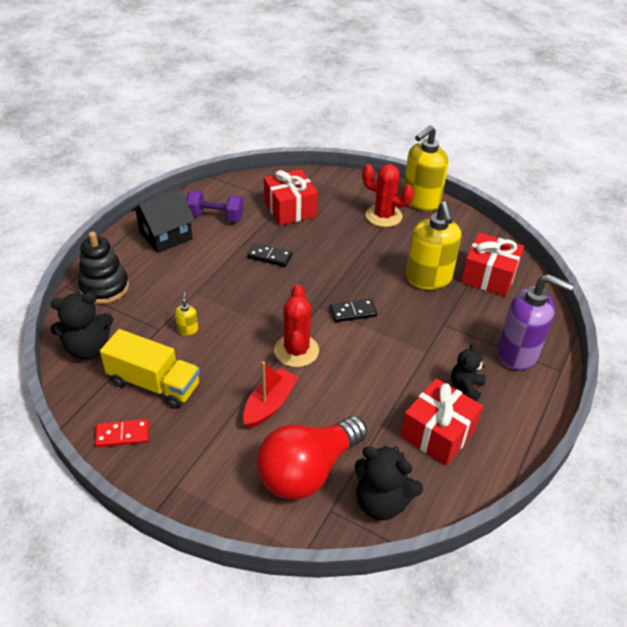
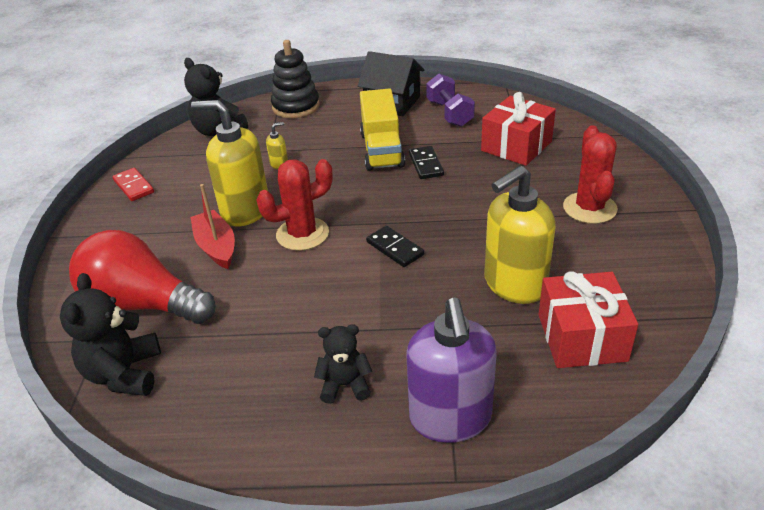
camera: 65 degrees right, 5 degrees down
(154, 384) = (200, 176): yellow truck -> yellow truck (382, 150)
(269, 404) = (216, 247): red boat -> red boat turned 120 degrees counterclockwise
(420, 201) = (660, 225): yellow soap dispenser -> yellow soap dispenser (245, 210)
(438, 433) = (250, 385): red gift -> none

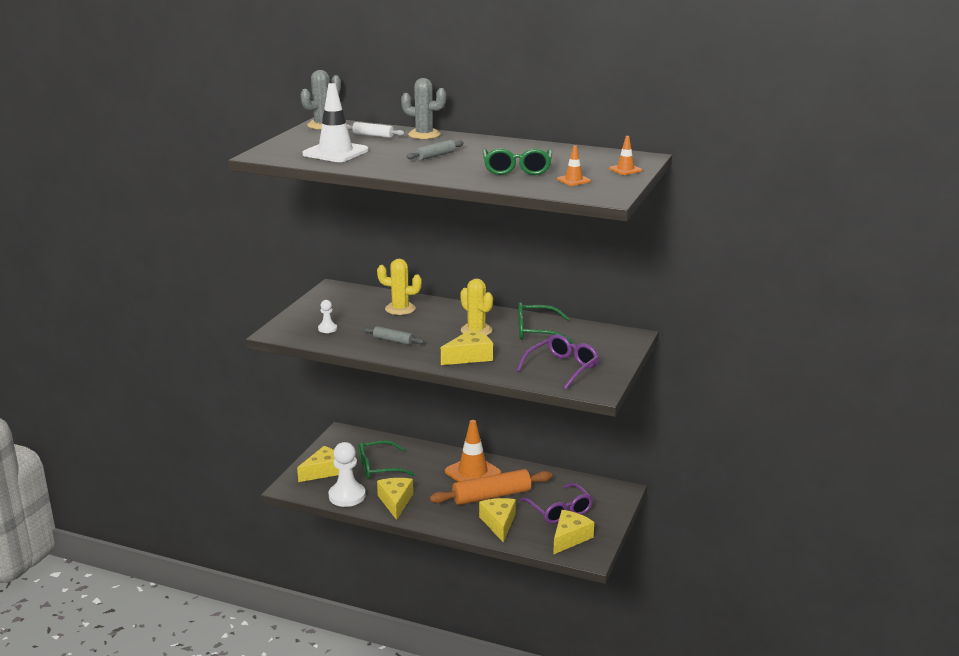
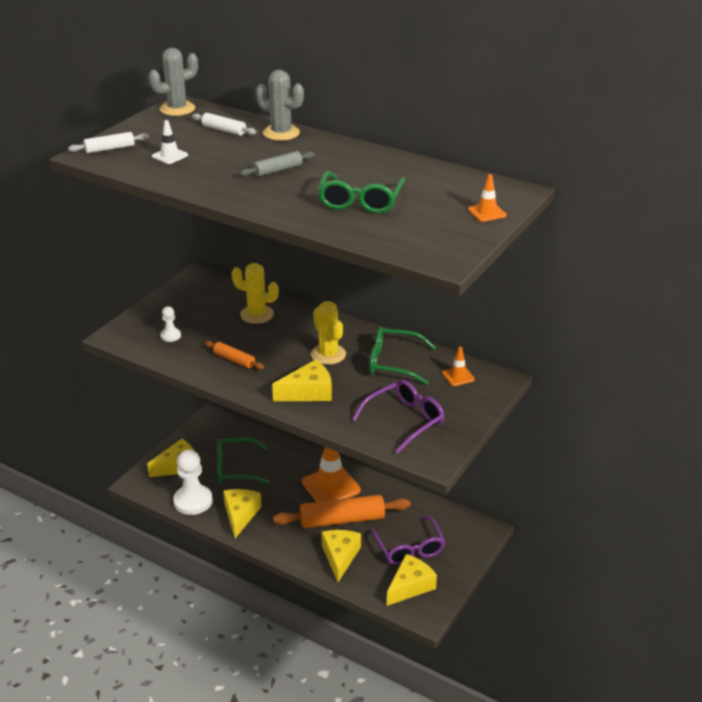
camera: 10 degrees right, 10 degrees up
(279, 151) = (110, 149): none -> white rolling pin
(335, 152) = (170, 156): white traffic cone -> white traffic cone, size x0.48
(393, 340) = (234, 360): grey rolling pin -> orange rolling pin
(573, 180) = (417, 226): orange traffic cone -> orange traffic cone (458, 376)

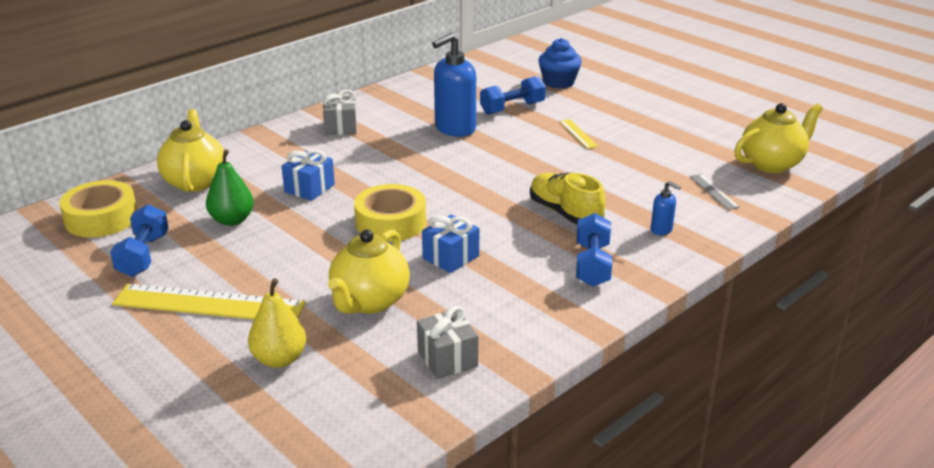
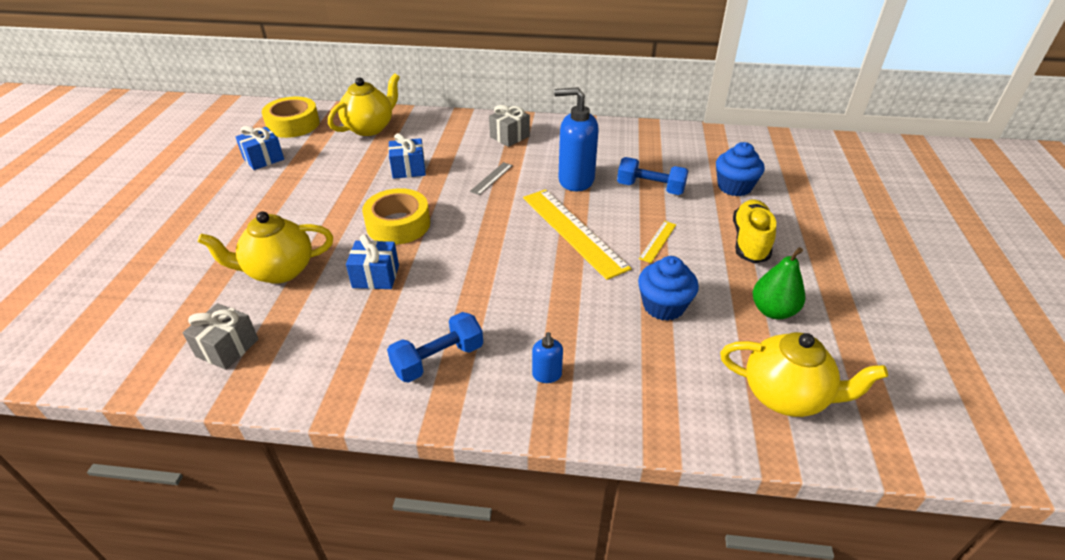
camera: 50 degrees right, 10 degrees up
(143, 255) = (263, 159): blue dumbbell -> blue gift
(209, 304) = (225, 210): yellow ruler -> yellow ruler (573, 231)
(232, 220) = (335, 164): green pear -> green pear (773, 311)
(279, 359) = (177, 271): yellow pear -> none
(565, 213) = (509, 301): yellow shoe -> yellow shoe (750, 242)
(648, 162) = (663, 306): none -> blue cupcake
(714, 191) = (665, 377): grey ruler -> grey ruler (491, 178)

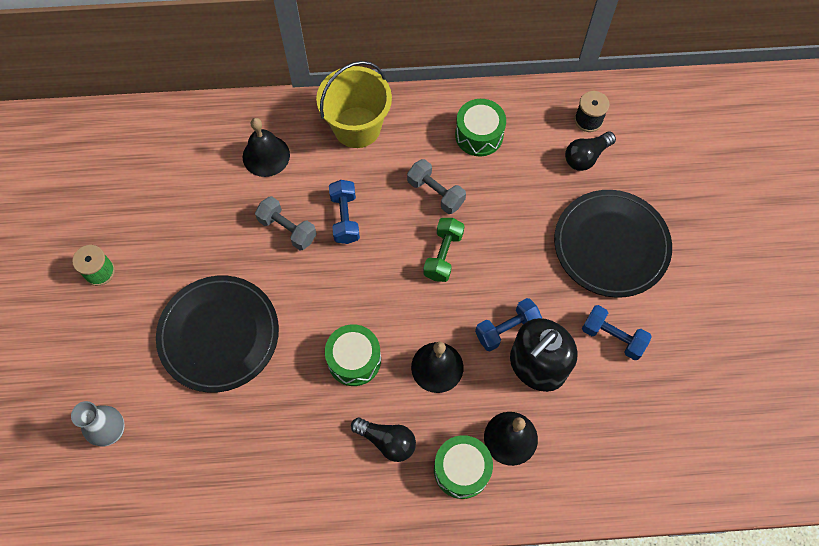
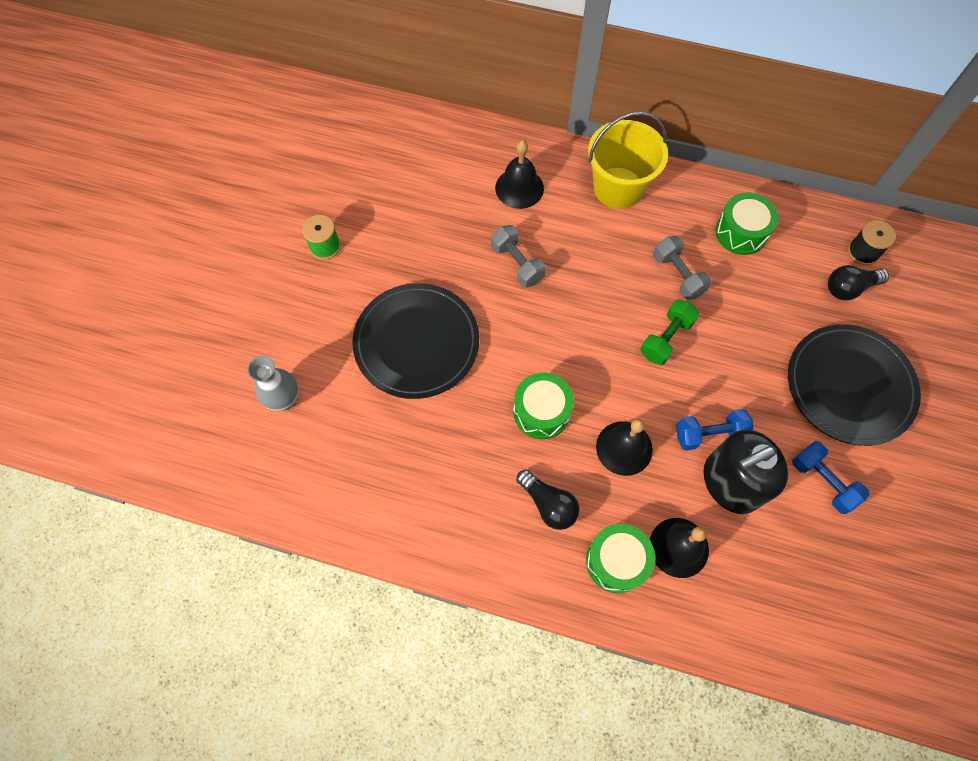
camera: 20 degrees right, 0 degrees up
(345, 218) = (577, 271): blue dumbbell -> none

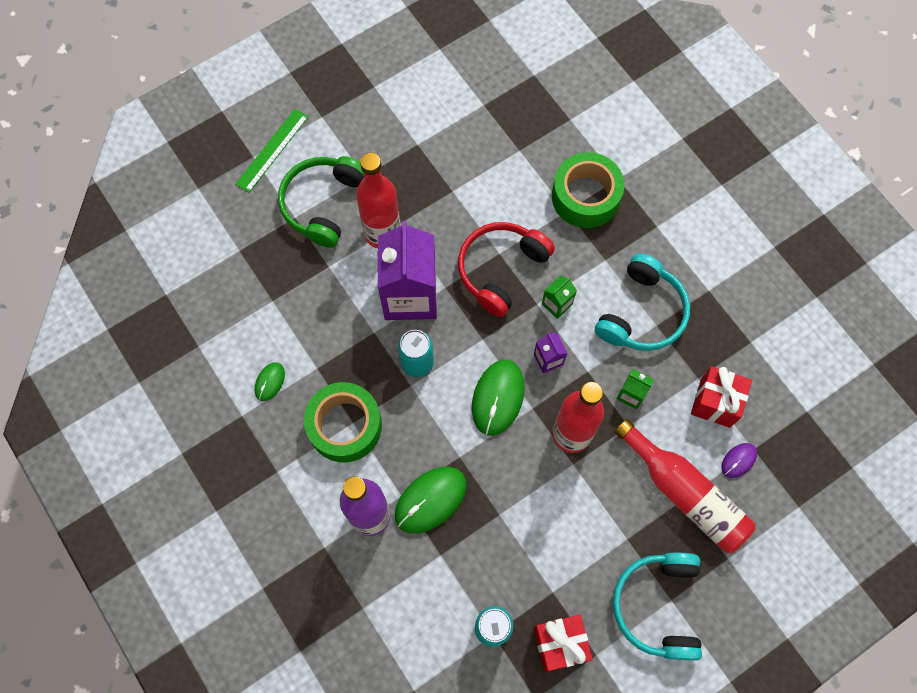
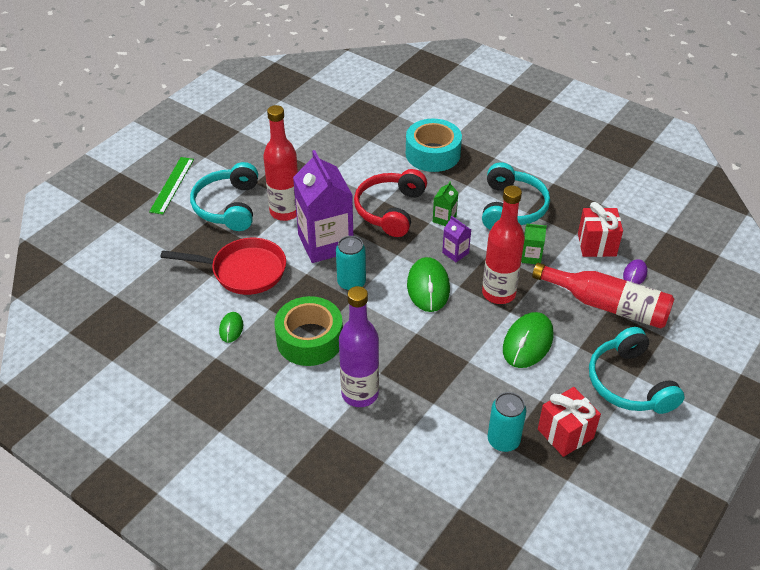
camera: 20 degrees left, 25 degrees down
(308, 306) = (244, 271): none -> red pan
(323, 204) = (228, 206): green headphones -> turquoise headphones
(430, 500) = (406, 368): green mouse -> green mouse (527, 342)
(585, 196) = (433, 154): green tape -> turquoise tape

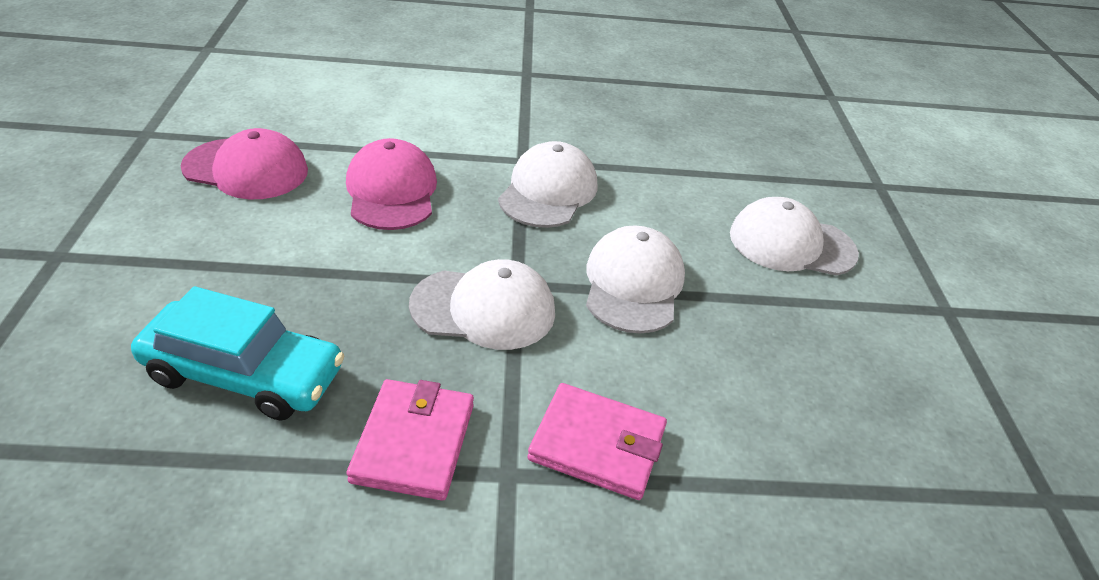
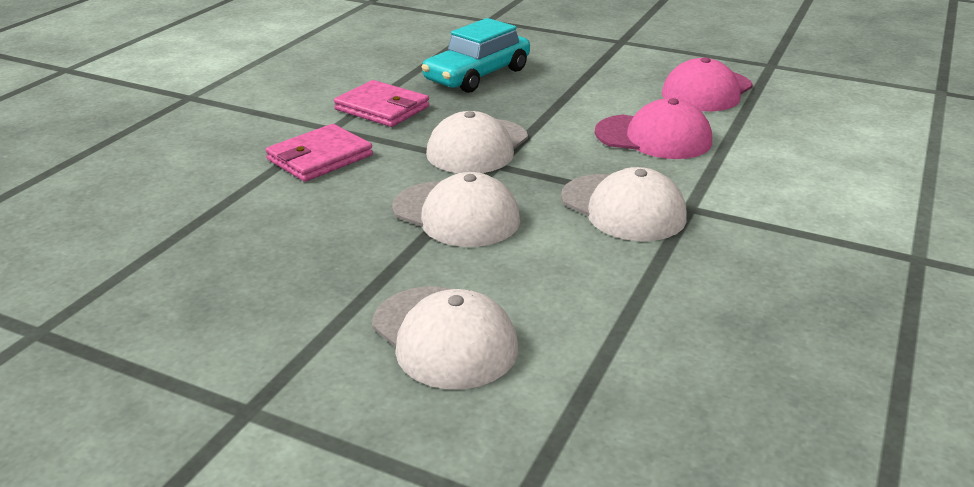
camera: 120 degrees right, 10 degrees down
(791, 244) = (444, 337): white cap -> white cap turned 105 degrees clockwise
________________________________________
**WHAT TO PRODUCE**: Restate word for word the lines from the one holding "(323, 204) = (228, 206): green" down through the last line of the records above, and do not include the pictures.

**YOUR SOLUTION**:
(323, 204) = (228, 206): green headphones -> turquoise headphones
(430, 500) = (406, 368): green mouse -> green mouse (527, 342)
(585, 196) = (433, 154): green tape -> turquoise tape

camera: 120 degrees right, 10 degrees down
(791, 244) = (444, 337): white cap -> white cap turned 105 degrees clockwise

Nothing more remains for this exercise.